-- Recorded information follows --

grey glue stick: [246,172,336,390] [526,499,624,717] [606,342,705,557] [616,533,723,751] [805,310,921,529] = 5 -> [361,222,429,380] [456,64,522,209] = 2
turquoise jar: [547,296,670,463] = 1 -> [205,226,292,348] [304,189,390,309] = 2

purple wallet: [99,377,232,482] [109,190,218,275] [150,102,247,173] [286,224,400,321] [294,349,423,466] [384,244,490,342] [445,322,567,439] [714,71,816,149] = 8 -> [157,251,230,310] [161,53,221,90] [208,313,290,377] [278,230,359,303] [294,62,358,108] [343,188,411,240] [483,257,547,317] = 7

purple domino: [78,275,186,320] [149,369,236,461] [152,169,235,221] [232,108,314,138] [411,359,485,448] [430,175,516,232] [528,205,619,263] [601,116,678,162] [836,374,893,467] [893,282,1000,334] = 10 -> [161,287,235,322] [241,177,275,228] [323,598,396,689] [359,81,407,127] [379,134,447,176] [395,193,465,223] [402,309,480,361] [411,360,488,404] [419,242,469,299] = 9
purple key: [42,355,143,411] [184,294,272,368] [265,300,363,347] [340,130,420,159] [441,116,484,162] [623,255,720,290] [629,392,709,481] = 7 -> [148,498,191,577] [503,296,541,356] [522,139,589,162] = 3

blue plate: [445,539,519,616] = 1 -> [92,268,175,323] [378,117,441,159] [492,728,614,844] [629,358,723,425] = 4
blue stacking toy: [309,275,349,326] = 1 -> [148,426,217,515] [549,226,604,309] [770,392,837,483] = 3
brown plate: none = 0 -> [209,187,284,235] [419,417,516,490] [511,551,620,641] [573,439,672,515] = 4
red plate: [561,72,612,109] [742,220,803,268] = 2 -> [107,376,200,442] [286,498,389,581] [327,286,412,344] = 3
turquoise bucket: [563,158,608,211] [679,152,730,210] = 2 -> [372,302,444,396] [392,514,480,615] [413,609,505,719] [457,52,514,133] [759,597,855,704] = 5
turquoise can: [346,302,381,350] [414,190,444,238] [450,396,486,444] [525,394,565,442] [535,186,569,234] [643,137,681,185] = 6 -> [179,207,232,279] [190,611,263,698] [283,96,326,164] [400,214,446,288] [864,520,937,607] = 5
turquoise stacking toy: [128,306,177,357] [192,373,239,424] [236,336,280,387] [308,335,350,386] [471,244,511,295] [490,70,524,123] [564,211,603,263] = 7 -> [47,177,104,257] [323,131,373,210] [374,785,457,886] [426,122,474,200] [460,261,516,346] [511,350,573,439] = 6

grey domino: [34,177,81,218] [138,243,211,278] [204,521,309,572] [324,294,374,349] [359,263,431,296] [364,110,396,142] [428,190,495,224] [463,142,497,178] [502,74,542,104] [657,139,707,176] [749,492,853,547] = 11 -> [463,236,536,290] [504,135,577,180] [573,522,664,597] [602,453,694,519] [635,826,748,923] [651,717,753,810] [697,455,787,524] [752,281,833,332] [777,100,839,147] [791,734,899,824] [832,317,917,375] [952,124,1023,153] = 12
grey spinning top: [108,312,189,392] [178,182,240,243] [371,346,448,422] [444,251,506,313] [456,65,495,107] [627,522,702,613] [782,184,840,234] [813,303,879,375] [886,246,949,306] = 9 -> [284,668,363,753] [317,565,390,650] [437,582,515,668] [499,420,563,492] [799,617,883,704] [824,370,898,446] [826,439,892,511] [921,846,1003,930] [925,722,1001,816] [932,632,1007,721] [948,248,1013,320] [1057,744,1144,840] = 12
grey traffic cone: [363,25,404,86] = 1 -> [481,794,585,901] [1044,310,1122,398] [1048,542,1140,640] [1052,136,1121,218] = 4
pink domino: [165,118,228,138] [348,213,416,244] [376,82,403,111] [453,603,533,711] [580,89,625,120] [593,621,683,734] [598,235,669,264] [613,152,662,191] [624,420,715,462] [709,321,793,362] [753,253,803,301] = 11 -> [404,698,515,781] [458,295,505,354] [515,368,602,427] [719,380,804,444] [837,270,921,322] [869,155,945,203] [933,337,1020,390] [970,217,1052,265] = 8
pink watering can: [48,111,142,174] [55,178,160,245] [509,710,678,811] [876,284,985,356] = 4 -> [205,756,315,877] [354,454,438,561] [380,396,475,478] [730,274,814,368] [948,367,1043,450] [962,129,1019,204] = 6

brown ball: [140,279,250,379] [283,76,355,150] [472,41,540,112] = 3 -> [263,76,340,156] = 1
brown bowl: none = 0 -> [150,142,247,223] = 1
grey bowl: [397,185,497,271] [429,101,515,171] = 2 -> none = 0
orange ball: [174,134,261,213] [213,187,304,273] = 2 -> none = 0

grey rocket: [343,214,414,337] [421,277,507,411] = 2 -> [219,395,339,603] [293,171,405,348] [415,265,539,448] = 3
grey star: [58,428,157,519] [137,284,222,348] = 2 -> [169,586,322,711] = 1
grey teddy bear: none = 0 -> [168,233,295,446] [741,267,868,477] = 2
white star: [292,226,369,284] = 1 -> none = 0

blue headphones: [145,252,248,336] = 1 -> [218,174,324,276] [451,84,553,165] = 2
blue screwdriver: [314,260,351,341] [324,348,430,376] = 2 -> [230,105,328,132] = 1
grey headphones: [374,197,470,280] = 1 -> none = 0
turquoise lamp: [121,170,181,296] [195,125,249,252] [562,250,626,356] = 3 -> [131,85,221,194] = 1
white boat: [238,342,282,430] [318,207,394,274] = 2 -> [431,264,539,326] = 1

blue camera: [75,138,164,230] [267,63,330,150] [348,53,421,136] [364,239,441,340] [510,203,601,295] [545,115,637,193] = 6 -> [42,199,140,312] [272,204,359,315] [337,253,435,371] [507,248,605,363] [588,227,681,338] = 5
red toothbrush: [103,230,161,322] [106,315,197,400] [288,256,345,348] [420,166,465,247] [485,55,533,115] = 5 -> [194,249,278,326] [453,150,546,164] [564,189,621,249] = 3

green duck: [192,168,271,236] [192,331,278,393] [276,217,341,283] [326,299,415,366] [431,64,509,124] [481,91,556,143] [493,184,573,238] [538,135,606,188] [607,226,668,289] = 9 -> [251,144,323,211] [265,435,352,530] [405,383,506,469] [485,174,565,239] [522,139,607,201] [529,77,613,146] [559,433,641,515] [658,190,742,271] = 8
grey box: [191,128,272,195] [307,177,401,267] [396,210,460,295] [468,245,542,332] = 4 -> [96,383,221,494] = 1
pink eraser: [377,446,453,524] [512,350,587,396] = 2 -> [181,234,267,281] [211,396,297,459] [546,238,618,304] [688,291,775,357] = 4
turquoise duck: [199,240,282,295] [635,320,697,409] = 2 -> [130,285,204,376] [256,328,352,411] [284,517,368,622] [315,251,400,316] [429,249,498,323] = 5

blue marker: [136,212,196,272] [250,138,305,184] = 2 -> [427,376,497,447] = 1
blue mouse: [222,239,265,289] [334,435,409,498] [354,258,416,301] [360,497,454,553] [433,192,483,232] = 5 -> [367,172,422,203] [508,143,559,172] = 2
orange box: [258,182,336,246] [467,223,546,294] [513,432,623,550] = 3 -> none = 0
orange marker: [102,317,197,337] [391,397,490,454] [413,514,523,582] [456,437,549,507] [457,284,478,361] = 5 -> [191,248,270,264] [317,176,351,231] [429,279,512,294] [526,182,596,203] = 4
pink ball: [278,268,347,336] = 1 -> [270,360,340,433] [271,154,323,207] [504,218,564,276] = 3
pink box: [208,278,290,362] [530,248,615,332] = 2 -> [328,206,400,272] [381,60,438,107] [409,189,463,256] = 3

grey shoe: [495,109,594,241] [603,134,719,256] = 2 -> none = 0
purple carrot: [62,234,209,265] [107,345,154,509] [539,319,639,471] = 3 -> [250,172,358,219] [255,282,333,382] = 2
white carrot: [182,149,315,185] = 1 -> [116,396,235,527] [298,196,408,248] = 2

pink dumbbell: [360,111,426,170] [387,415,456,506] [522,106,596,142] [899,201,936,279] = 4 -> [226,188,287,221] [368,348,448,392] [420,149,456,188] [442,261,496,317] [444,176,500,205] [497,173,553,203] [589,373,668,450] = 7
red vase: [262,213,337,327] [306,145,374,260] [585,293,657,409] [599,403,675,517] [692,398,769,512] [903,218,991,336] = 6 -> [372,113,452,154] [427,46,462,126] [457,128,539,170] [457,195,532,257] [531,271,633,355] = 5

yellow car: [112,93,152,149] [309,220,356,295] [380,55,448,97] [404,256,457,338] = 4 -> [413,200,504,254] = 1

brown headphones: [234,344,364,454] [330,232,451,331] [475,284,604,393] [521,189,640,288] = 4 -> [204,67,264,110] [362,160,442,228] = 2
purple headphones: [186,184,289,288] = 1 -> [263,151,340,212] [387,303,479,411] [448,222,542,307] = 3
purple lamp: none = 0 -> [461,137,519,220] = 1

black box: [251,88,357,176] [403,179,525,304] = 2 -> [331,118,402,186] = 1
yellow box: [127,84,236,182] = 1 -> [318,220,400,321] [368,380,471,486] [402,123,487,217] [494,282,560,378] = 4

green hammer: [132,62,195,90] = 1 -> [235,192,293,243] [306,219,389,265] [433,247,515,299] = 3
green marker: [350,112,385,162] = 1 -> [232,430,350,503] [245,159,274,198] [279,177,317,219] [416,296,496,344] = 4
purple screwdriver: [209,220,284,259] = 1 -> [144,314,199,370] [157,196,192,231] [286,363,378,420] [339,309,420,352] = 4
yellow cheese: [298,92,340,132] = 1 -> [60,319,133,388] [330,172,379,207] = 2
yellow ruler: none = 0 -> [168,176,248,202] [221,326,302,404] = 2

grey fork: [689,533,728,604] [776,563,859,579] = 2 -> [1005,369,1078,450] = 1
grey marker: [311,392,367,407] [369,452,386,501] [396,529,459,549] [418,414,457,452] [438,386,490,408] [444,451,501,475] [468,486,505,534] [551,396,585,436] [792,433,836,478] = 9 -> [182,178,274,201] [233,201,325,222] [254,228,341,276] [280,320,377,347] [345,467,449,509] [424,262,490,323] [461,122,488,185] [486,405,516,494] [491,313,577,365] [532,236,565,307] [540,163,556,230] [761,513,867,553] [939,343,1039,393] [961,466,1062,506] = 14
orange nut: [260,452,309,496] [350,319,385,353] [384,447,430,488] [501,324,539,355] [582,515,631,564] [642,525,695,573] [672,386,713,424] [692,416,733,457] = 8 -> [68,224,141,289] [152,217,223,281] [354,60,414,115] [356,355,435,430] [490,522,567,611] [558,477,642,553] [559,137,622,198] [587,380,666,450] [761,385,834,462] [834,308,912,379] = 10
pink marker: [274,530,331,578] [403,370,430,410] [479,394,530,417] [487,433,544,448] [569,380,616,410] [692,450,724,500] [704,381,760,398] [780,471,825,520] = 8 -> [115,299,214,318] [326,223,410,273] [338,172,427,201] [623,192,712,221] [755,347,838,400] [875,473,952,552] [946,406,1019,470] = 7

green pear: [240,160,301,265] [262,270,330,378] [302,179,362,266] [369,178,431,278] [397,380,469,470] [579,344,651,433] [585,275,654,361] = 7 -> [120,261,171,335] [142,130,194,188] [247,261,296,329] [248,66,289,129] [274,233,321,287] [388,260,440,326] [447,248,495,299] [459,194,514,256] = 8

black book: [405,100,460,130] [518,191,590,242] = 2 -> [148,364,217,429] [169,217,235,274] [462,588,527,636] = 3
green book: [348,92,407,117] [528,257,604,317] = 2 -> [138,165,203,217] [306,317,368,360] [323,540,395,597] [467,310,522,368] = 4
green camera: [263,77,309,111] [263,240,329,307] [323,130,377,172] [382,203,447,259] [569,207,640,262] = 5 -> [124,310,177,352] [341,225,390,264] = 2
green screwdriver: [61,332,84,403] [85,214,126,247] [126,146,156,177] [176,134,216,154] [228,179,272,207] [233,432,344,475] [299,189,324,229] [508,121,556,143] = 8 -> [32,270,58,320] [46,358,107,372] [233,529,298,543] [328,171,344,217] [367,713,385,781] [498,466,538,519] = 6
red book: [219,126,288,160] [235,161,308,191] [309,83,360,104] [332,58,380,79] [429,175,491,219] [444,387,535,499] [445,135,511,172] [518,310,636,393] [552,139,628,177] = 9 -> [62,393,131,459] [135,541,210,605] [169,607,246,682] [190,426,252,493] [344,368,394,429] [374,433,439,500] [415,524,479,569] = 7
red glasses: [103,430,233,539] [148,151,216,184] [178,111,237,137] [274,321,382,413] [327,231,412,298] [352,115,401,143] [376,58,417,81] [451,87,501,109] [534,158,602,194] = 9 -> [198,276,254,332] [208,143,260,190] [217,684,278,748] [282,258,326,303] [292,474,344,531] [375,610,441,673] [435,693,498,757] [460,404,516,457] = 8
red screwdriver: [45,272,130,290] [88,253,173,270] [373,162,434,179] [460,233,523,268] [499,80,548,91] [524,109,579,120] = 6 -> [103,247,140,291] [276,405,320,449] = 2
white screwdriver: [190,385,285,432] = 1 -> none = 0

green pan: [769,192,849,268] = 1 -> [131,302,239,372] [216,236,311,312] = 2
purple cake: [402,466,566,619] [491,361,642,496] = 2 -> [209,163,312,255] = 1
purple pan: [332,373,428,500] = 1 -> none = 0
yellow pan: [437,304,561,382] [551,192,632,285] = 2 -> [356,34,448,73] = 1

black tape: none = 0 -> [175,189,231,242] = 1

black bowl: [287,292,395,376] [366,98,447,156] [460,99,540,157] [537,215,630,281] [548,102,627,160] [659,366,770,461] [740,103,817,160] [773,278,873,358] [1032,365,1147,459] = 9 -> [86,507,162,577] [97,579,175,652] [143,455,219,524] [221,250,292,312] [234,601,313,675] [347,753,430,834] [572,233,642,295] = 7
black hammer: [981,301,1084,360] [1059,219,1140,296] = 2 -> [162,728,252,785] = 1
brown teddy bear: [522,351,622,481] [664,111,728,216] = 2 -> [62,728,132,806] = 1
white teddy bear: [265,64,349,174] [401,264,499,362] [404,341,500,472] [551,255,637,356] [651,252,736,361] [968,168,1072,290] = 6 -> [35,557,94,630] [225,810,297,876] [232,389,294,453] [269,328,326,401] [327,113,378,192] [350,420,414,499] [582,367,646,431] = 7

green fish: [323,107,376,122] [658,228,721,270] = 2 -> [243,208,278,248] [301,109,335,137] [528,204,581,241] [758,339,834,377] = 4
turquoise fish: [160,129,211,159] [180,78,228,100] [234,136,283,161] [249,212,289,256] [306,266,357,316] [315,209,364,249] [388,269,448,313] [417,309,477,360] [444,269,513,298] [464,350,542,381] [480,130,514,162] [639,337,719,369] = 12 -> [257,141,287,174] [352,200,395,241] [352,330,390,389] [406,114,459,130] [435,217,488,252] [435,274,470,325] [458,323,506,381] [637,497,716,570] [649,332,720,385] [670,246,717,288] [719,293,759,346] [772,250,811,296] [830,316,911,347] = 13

-- Recorded information concluded --

Required work: The records above should be printed exactly, please, from the first line through the line containing "blue stacking toy: [309,275,349,326]", with both ends kept and nothing past it.

Exercise output:
grey glue stick: [246,172,336,390] [526,499,624,717] [606,342,705,557] [616,533,723,751] [805,310,921,529] = 5 -> [361,222,429,380] [456,64,522,209] = 2
turquoise jar: [547,296,670,463] = 1 -> [205,226,292,348] [304,189,390,309] = 2

purple wallet: [99,377,232,482] [109,190,218,275] [150,102,247,173] [286,224,400,321] [294,349,423,466] [384,244,490,342] [445,322,567,439] [714,71,816,149] = 8 -> [157,251,230,310] [161,53,221,90] [208,313,290,377] [278,230,359,303] [294,62,358,108] [343,188,411,240] [483,257,547,317] = 7

purple domino: [78,275,186,320] [149,369,236,461] [152,169,235,221] [232,108,314,138] [411,359,485,448] [430,175,516,232] [528,205,619,263] [601,116,678,162] [836,374,893,467] [893,282,1000,334] = 10 -> [161,287,235,322] [241,177,275,228] [323,598,396,689] [359,81,407,127] [379,134,447,176] [395,193,465,223] [402,309,480,361] [411,360,488,404] [419,242,469,299] = 9
purple key: [42,355,143,411] [184,294,272,368] [265,300,363,347] [340,130,420,159] [441,116,484,162] [623,255,720,290] [629,392,709,481] = 7 -> [148,498,191,577] [503,296,541,356] [522,139,589,162] = 3

blue plate: [445,539,519,616] = 1 -> [92,268,175,323] [378,117,441,159] [492,728,614,844] [629,358,723,425] = 4
blue stacking toy: [309,275,349,326] = 1 -> [148,426,217,515] [549,226,604,309] [770,392,837,483] = 3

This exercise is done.